- [Instructions to follow]: Using "none" as the search string, find the matching lines below and copy them.

- [Material provided]:
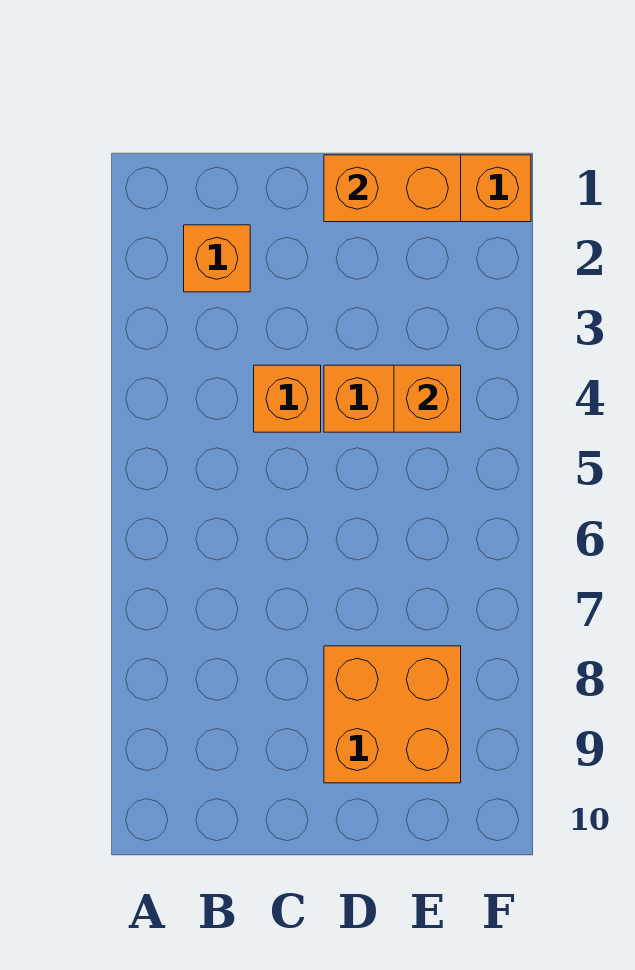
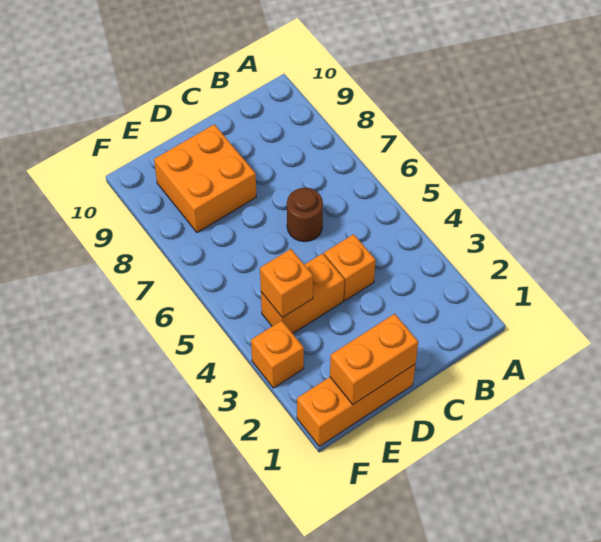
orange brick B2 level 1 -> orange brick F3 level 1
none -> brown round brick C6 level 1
...
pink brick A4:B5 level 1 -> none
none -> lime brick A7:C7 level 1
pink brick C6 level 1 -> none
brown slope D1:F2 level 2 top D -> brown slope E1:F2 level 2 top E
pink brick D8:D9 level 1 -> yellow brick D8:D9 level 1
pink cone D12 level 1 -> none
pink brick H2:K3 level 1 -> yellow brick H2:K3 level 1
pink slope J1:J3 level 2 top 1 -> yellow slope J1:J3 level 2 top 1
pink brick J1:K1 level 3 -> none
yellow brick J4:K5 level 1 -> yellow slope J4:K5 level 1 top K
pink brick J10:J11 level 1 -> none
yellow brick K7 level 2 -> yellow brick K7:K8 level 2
...
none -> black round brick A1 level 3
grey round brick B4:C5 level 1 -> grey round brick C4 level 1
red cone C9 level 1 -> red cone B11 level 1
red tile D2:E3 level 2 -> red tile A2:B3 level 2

- [Task solution]:
none -> brown round brick C6 level 1
pink brick A4:B5 level 1 -> none
none -> lime brick A7:C7 level 1
pink brick C6 level 1 -> none
pink cone D12 level 1 -> none
pink brick J1:K1 level 3 -> none
pink brick J10:J11 level 1 -> none
none -> black round brick A1 level 3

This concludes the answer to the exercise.